> AIM OF THE TASK
Give the data again exactly as it appears, excluding any pictures.

> SUPPLIED DATA

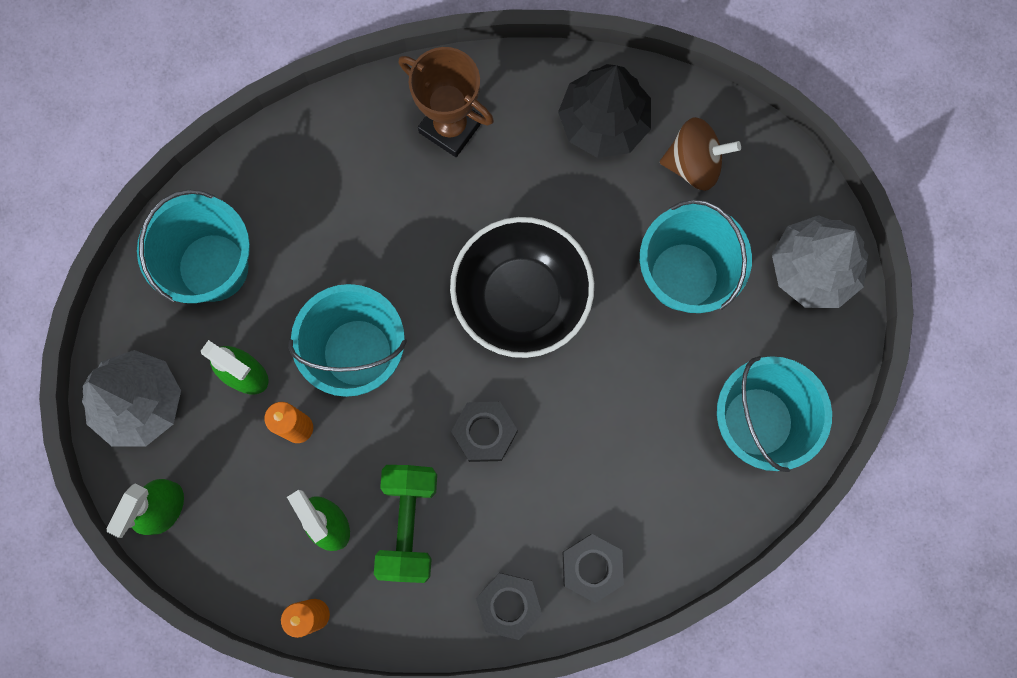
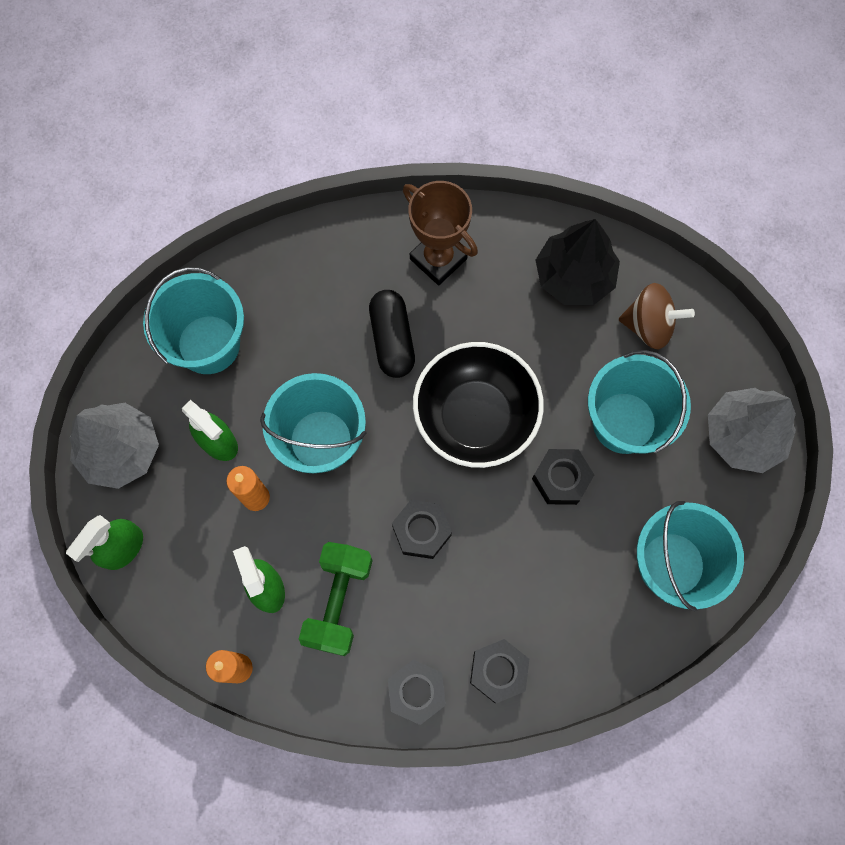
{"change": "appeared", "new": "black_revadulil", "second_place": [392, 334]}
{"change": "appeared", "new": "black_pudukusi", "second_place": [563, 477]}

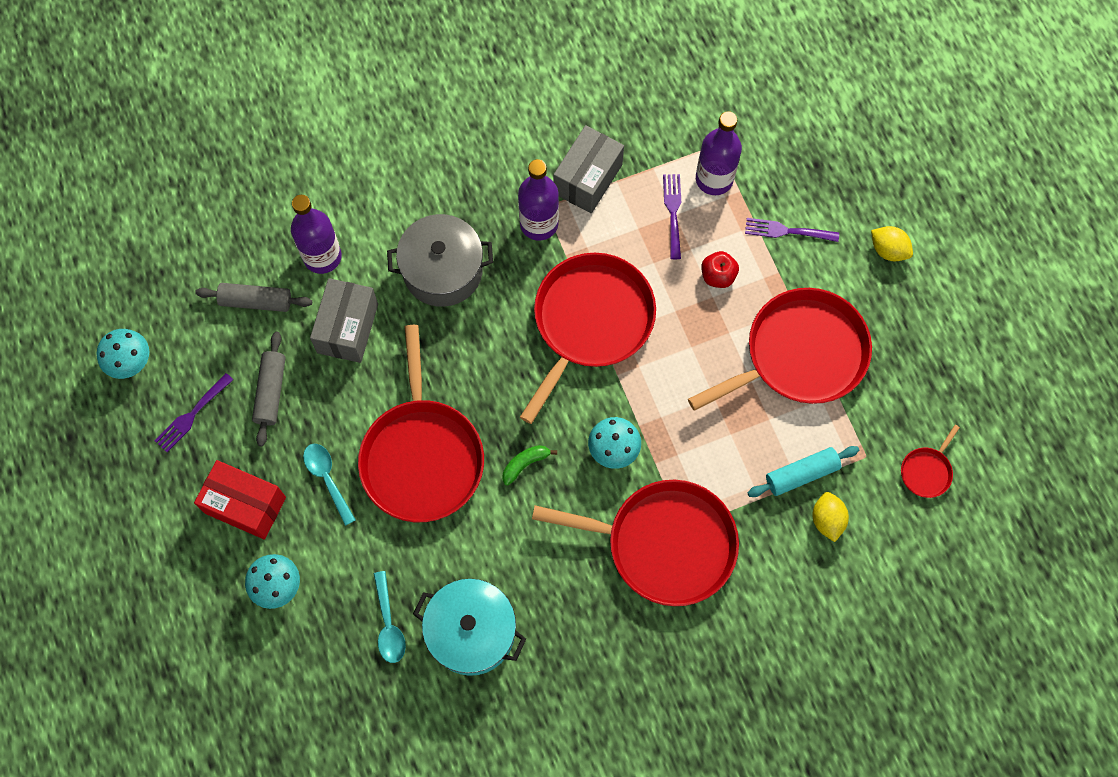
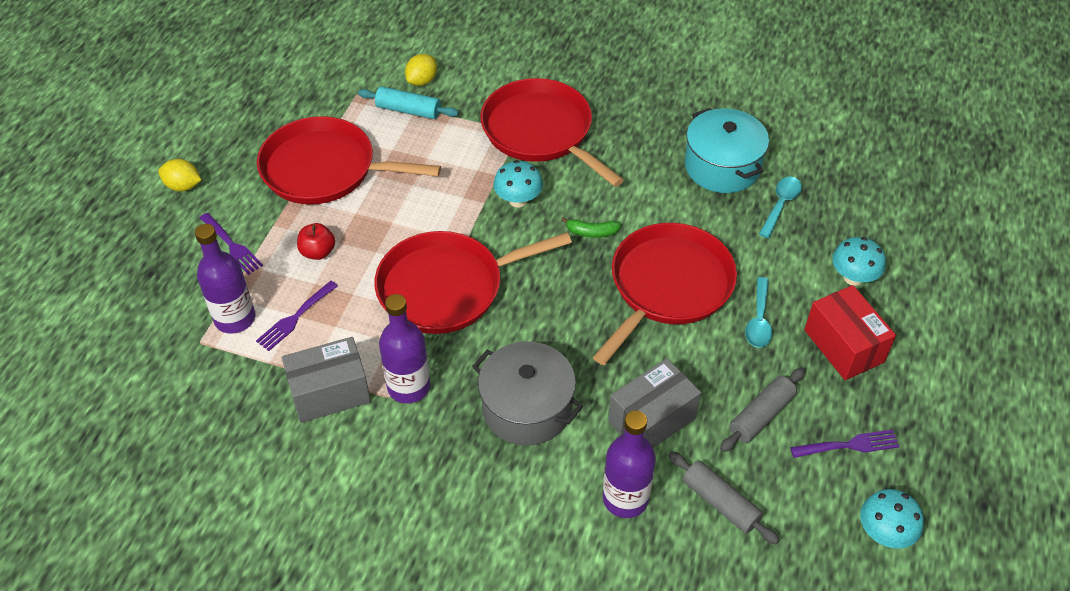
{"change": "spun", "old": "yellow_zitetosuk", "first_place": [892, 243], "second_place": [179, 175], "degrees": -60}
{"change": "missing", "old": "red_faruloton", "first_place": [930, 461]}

> WRITTEN RESPONSE
{"change": "appeared", "new": "black_revadulil", "second_place": [392, 334]}
{"change": "appeared", "new": "black_pudukusi", "second_place": [563, 477]}

{"change": "spun", "old": "yellow_zitetosuk", "first_place": [892, 243], "second_place": [179, 175], "degrees": -60}
{"change": "missing", "old": "red_faruloton", "first_place": [930, 461]}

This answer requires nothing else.